AIM OF THE EXERCISE: A verbatim transcript of the data that follows, free of images, is the expected result.

DATASET SECTION:
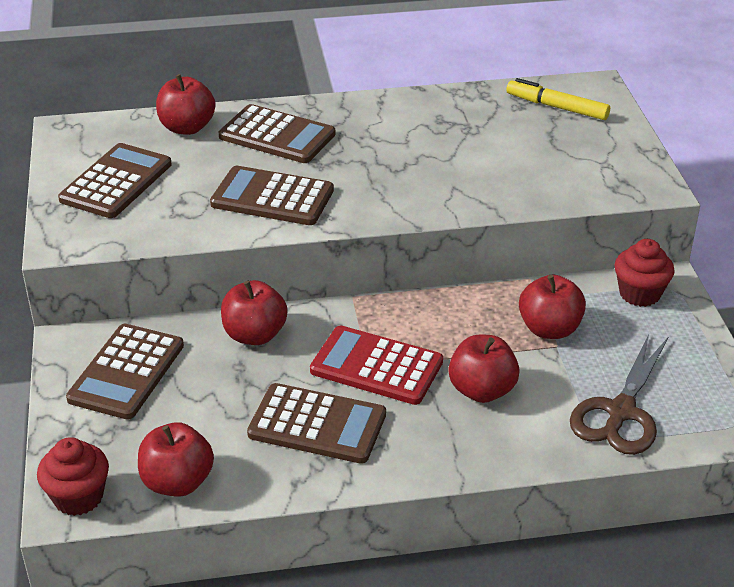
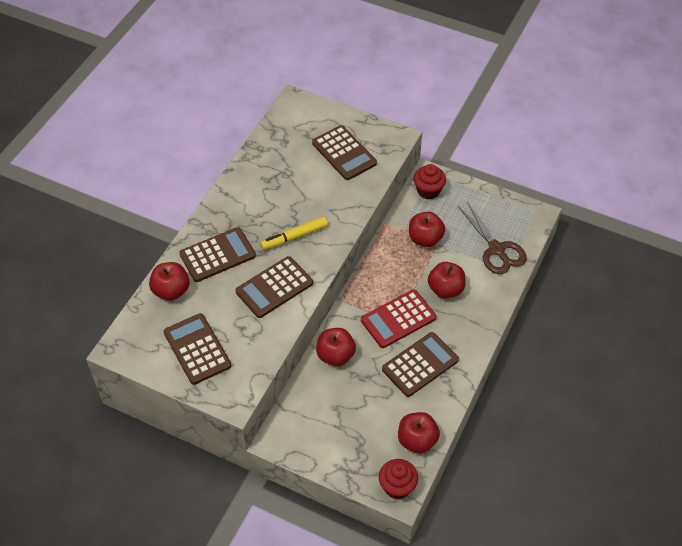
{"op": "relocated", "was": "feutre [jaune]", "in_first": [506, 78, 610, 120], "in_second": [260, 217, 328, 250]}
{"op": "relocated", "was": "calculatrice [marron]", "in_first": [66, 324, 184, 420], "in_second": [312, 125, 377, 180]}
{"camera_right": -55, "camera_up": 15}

ANSWER AREA:
{"op": "relocated", "was": "feutre [jaune]", "in_first": [506, 78, 610, 120], "in_second": [260, 217, 328, 250]}
{"op": "relocated", "was": "calculatrice [marron]", "in_first": [66, 324, 184, 420], "in_second": [312, 125, 377, 180]}
{"camera_right": -55, "camera_up": 15}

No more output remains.